*What you should do:*
In your copy, include every record exactly and no pictures.

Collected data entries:
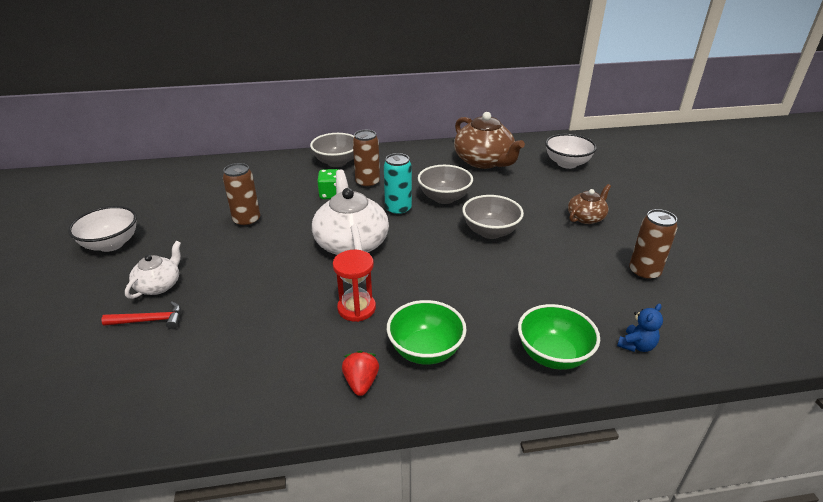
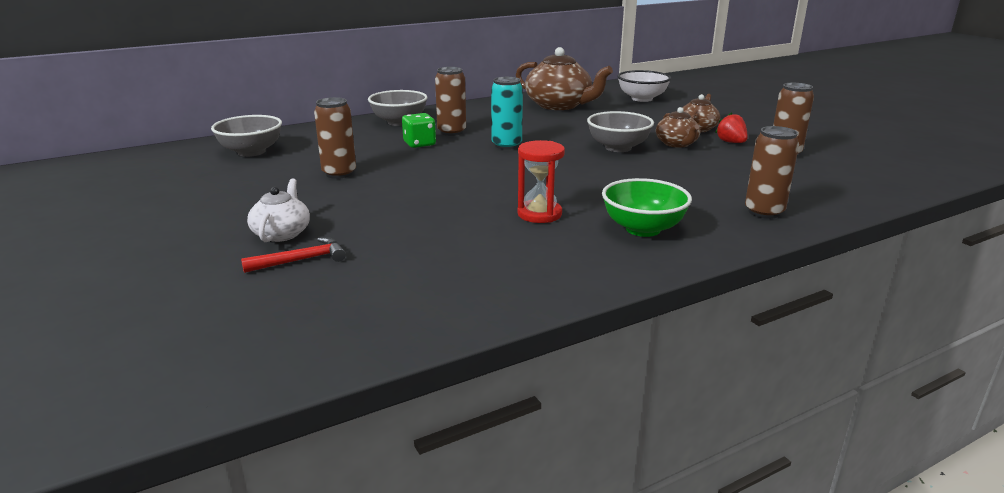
camera: 20 degrees left, 10 degrees down
(111, 244) = (176, 213): white bowl -> none
(351, 243) = (481, 173): white teapot -> none
(361, 382) = (602, 260): red strawberry -> red strawberry (731, 142)
(444, 198) = (546, 132): grey bowl -> grey bowl (251, 152)
(548, 237) = (677, 144): none -> brown teapot
(553, 355) = (764, 212): green bowl -> brown can
(636, 345) = (827, 195): blue teddy bear -> none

*Solution to the exercise:*
camera: 20 degrees left, 10 degrees down
(111, 244) = (176, 213): white bowl -> none
(351, 243) = (481, 173): white teapot -> none
(361, 382) = (602, 260): red strawberry -> red strawberry (731, 142)
(444, 198) = (546, 132): grey bowl -> grey bowl (251, 152)
(548, 237) = (677, 144): none -> brown teapot
(553, 355) = (764, 212): green bowl -> brown can
(636, 345) = (827, 195): blue teddy bear -> none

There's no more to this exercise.